What needs to be done: Write out again, exactly, the lines below starting at the one with "yellow toothbrush: 2 -> 1" and ending at the one with "purple book: 11 -> 9".

Exercise data:
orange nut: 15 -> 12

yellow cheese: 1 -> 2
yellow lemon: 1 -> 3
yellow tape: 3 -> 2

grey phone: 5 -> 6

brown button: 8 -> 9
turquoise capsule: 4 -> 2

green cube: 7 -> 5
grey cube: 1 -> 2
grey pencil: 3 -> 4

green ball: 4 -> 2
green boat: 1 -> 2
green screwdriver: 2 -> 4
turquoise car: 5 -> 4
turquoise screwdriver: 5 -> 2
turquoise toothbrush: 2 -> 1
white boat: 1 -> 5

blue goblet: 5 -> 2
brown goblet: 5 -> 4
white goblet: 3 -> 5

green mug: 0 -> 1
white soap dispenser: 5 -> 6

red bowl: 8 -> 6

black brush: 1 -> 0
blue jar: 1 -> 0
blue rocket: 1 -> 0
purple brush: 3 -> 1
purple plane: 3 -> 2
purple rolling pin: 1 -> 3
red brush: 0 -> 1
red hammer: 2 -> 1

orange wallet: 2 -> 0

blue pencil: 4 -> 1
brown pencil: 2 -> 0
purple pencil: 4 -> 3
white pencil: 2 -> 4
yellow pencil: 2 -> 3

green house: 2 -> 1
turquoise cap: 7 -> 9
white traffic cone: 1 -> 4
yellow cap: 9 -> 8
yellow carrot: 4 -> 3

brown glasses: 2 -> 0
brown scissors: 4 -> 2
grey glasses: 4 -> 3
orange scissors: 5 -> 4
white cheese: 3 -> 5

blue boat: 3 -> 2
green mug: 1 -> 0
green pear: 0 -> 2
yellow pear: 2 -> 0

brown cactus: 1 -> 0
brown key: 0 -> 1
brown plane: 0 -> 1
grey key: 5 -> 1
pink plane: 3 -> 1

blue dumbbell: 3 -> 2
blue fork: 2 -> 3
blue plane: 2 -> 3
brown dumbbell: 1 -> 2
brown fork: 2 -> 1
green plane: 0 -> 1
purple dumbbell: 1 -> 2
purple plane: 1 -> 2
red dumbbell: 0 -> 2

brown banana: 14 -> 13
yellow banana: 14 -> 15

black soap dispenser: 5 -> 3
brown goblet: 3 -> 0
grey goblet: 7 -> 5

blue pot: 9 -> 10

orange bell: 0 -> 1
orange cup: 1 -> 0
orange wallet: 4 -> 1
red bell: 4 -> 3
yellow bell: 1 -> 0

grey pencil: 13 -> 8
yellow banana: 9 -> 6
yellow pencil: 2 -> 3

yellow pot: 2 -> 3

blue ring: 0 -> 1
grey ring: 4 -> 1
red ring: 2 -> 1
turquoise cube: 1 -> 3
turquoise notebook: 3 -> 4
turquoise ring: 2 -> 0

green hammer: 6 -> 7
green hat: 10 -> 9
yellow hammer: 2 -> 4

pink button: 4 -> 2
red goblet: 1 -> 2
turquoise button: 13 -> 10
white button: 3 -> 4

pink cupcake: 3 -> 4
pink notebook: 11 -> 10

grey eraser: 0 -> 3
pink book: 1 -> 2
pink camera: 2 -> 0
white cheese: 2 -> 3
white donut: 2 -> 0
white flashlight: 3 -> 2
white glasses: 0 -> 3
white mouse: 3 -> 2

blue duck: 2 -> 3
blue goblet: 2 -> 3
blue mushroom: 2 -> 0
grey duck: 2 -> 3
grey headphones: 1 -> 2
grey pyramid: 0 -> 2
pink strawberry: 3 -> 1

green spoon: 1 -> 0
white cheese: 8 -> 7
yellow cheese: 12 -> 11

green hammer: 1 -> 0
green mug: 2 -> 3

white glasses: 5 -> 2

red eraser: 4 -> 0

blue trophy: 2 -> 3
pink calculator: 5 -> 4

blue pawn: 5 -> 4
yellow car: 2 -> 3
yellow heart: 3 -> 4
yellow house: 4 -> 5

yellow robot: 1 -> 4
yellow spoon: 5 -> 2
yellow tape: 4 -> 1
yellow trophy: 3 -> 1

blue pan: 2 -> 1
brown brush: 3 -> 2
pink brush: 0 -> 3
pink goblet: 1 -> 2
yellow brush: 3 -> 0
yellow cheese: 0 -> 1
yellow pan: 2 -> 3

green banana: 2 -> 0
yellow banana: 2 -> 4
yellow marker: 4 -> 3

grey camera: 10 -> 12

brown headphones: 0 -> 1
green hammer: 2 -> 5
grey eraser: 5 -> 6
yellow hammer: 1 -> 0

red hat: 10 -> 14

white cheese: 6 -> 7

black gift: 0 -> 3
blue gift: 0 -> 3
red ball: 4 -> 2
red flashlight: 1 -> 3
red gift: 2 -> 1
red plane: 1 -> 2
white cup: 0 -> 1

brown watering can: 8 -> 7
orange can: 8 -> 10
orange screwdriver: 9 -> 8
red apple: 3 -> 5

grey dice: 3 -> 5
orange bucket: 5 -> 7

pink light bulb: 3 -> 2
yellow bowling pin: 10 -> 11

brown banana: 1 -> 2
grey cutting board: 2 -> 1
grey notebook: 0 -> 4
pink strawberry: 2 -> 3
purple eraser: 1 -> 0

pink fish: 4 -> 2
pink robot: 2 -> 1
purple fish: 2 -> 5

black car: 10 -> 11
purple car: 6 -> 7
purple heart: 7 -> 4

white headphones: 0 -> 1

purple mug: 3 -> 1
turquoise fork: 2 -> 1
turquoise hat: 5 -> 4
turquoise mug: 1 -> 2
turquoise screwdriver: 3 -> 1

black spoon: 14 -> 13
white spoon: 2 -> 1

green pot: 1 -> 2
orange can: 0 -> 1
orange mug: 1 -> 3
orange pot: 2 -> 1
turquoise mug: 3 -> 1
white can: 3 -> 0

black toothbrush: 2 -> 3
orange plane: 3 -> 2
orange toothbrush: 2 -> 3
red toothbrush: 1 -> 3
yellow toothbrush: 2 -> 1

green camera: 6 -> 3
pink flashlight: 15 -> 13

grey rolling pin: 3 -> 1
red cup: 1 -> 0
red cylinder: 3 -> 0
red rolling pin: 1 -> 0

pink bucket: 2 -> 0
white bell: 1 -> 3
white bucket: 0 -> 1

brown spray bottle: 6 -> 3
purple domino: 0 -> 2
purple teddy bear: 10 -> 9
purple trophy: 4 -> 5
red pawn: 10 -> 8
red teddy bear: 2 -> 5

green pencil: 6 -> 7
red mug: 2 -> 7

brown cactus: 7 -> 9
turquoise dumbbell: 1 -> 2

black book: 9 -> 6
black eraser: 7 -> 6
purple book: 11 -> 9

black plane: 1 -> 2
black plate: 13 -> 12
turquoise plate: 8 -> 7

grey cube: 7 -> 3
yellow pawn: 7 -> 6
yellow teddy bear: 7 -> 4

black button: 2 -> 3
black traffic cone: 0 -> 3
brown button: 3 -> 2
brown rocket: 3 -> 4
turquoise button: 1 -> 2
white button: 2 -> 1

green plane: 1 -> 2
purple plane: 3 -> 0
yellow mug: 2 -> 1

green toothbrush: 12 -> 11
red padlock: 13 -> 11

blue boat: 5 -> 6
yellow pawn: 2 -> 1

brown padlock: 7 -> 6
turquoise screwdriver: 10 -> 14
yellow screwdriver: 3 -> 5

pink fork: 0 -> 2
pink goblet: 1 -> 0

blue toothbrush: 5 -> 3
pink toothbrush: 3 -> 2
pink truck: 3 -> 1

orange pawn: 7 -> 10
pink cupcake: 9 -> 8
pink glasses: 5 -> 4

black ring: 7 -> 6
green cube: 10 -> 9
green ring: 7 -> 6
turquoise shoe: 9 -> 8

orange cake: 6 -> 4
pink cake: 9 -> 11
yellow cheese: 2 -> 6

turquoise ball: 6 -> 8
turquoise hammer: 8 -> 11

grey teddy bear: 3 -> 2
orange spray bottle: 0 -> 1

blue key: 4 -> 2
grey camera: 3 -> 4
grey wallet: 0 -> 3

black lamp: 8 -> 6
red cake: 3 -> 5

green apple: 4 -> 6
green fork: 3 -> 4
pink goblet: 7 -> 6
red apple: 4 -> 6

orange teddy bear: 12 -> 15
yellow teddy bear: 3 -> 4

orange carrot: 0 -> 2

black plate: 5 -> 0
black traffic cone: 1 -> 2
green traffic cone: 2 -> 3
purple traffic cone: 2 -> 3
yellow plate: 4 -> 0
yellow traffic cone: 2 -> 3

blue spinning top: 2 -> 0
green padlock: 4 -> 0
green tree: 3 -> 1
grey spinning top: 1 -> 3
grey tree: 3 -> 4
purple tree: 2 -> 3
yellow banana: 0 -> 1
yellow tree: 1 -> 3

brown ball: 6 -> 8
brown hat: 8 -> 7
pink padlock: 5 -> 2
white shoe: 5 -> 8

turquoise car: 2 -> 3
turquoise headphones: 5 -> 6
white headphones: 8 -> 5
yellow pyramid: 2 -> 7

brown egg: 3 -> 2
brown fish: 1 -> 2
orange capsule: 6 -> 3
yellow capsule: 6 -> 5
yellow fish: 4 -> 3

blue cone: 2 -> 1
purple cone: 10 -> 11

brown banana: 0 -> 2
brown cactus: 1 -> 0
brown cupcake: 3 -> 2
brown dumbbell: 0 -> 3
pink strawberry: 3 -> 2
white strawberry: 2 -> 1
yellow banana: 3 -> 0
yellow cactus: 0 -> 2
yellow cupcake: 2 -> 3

Output for this task:
yellow toothbrush: 2 -> 1

green camera: 6 -> 3
pink flashlight: 15 -> 13

grey rolling pin: 3 -> 1
red cup: 1 -> 0
red cylinder: 3 -> 0
red rolling pin: 1 -> 0

pink bucket: 2 -> 0
white bell: 1 -> 3
white bucket: 0 -> 1

brown spray bottle: 6 -> 3
purple domino: 0 -> 2
purple teddy bear: 10 -> 9
purple trophy: 4 -> 5
red pawn: 10 -> 8
red teddy bear: 2 -> 5

green pencil: 6 -> 7
red mug: 2 -> 7

brown cactus: 7 -> 9
turquoise dumbbell: 1 -> 2

black book: 9 -> 6
black eraser: 7 -> 6
purple book: 11 -> 9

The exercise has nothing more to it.